With pictures left out, only the lines from the one containing "none -> cyan tile E9:E10 level 1" through the end of the records should be reproduced exactly, please.

%%

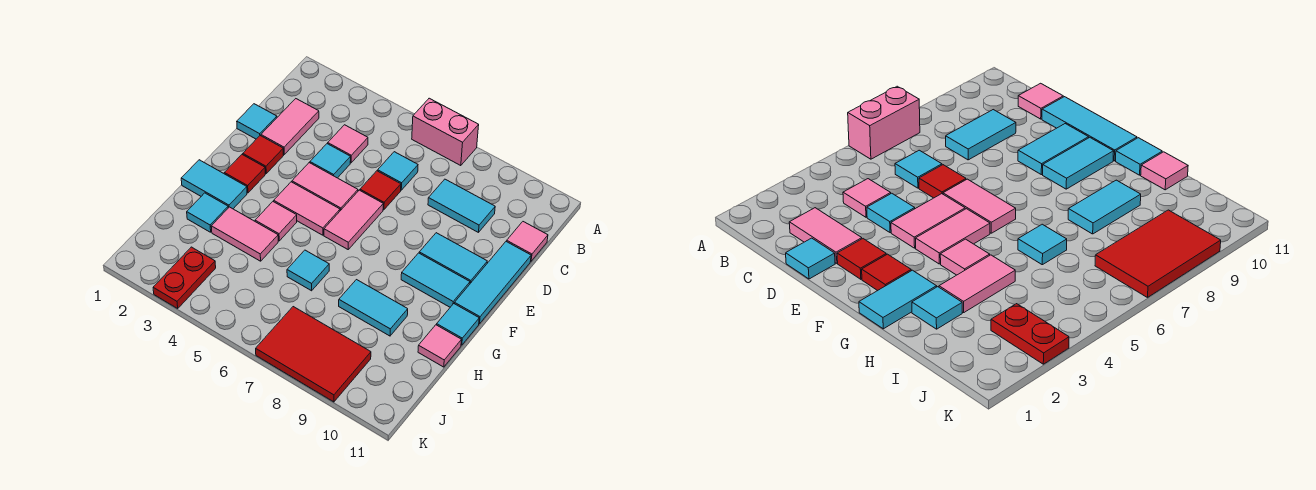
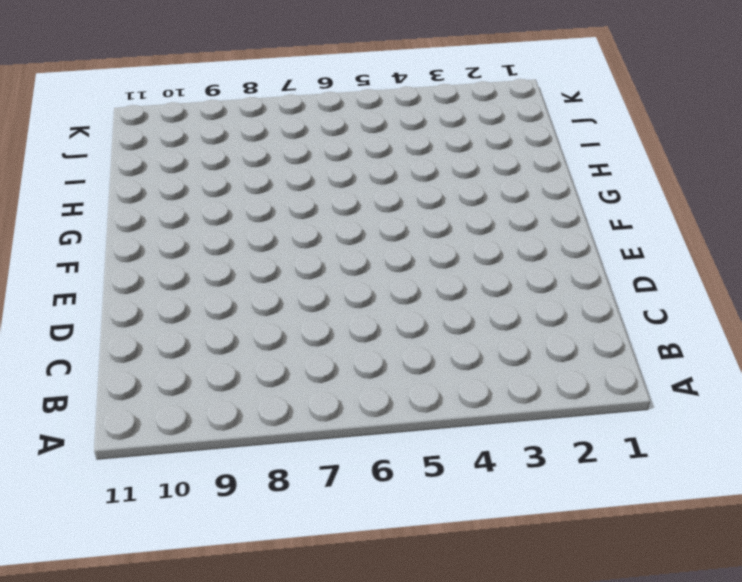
none -> pink brick A6:A7 level 1
none -> pink tile C2:D2 level 1
none -> pink tile C4 level 1

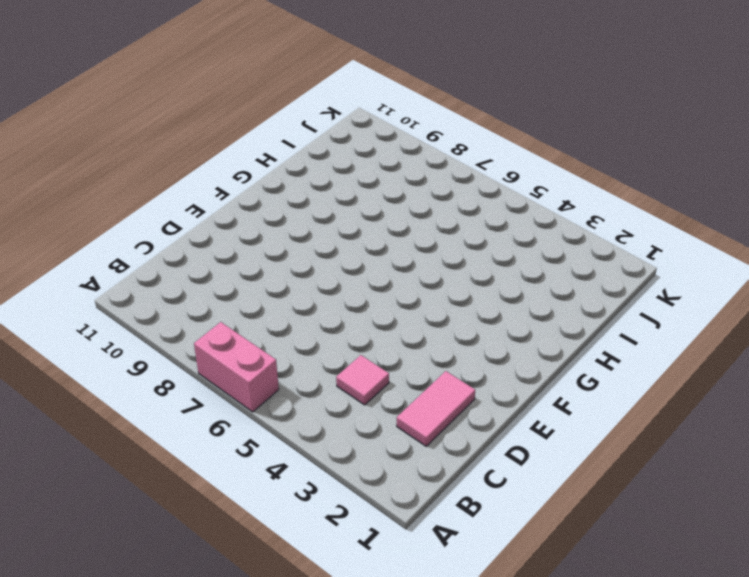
none -> cyan tile C6 level 1
none -> cyan tile C8:C9 level 1
none -> pink tile C11 level 1

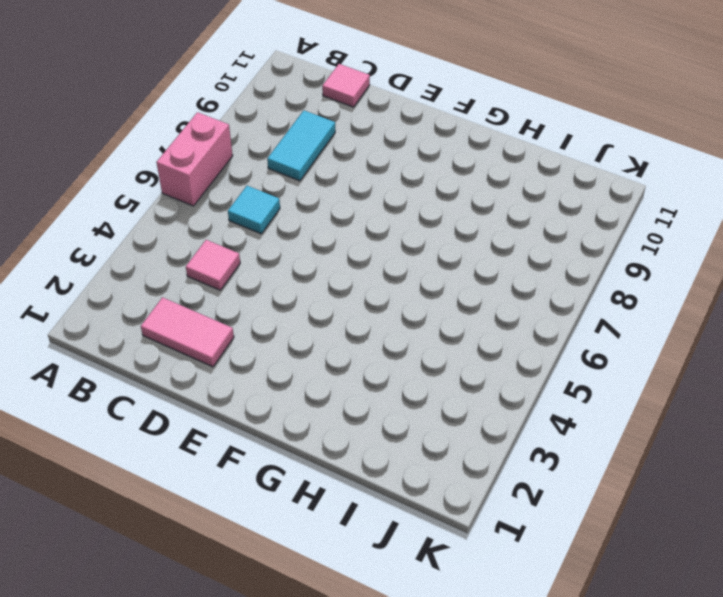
none -> cyan tile D1 level 1
none -> cyan tile D4 level 1
none -> red tile D6 level 1

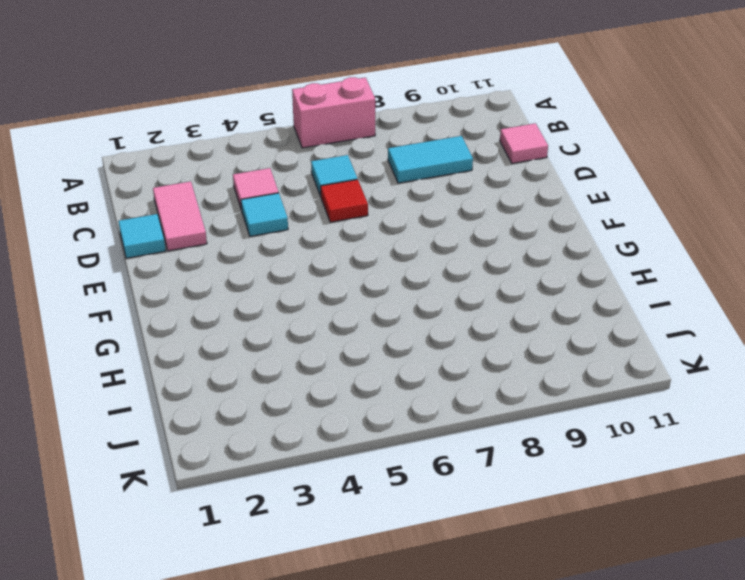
none -> cyan tile D11:F11 level 1
none -> red tile E2 level 1
none -> pink tile E4:E5 level 1

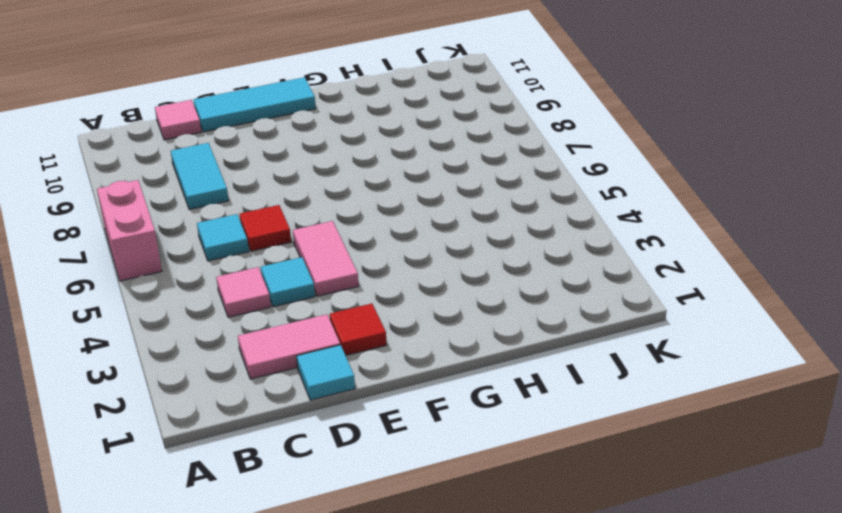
none -> pink tile E6:F6 level 1
none -> cyan tile E9:E10 level 1
none -> red tile F2 level 1

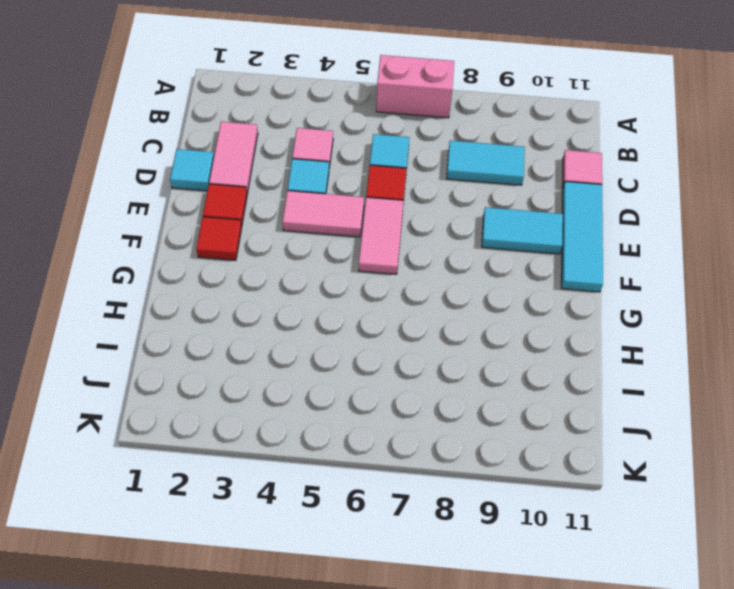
none -> pink tile F4:F5 level 1
none -> cyan tile F9:F10 level 1
none -> cyan tile G1:G2 level 1

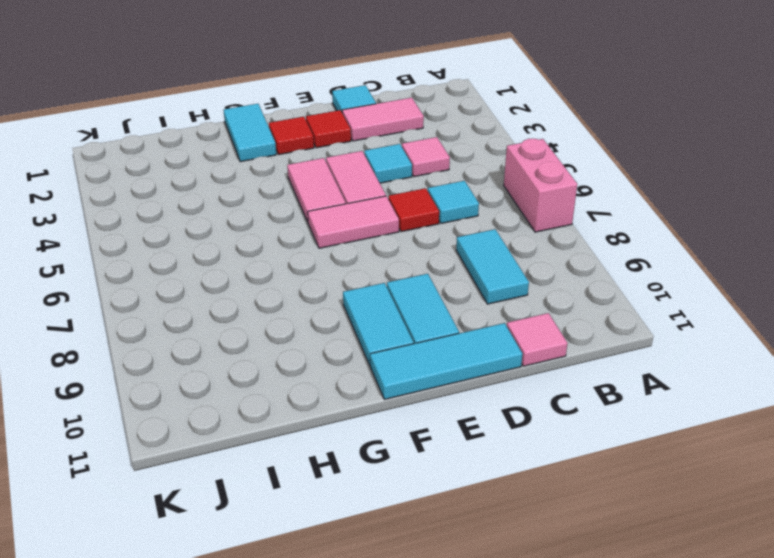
none -> pink tile G4 level 1
none -> cyan tile G11 level 1
none -> cyan tile H2 level 1

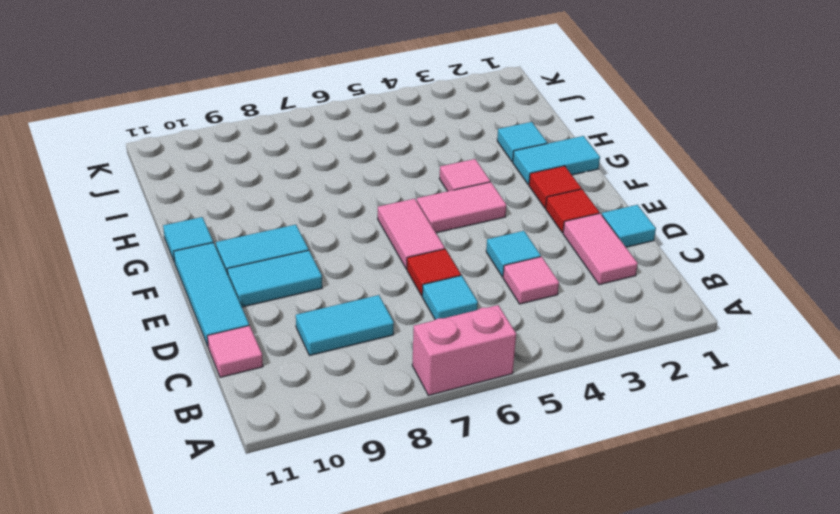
none -> pink tile E4:E5 level 1
none -> pink tile H3:H4 level 1
none -> cyan tile H6 level 1

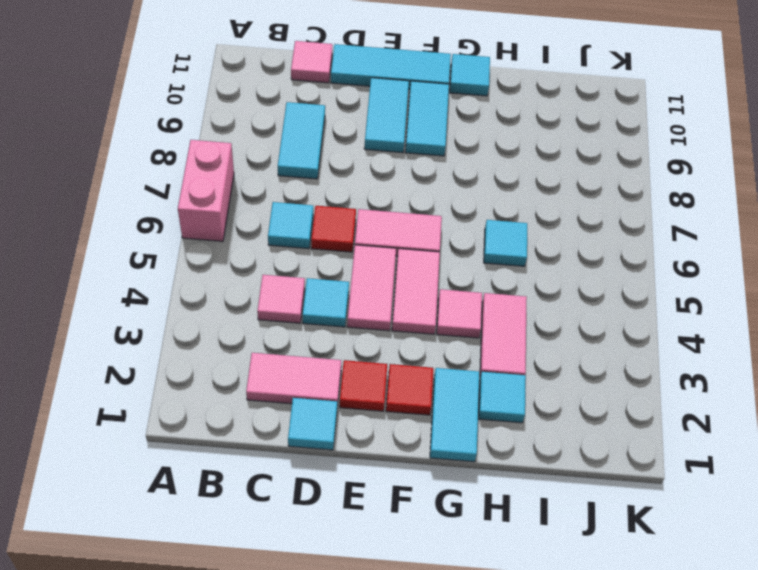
none -> cyan tile H8:H9 level 1
none -> pink tile H11 level 1
none -> red plate J3:K3 level 1

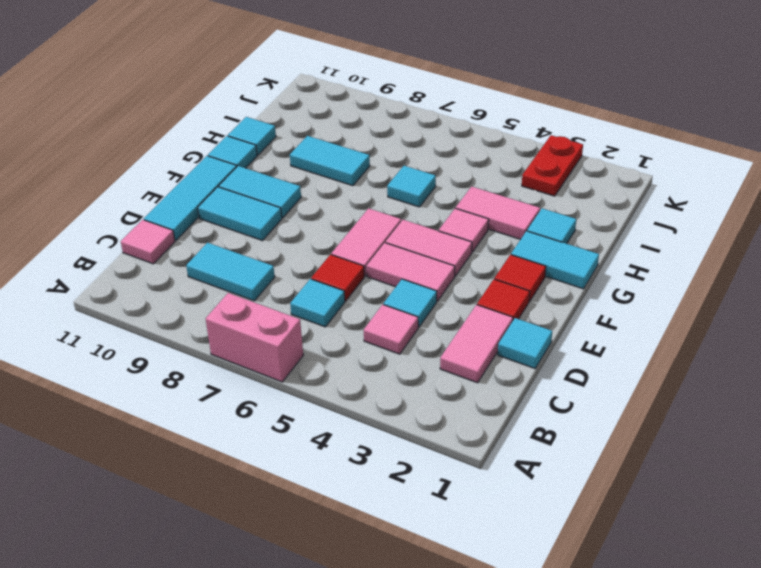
cyan tile H11 level 1 -> pink tile H11 level 1
none -> red tile J7:K9 level 1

%%

Answer box
none -> cyan tile E9:E10 level 1
none -> red tile F2 level 1

none -> pink tile F4:F5 level 1
none -> cyan tile F9:F10 level 1
none -> cyan tile G1:G2 level 1

none -> pink tile G4 level 1
none -> cyan tile G11 level 1
none -> cyan tile H2 level 1

none -> pink tile E4:E5 level 1
none -> pink tile H3:H4 level 1
none -> cyan tile H6 level 1

none -> cyan tile H8:H9 level 1
none -> pink tile H11 level 1
none -> red plate J3:K3 level 1

cyan tile H11 level 1 -> pink tile H11 level 1
none -> red tile J7:K9 level 1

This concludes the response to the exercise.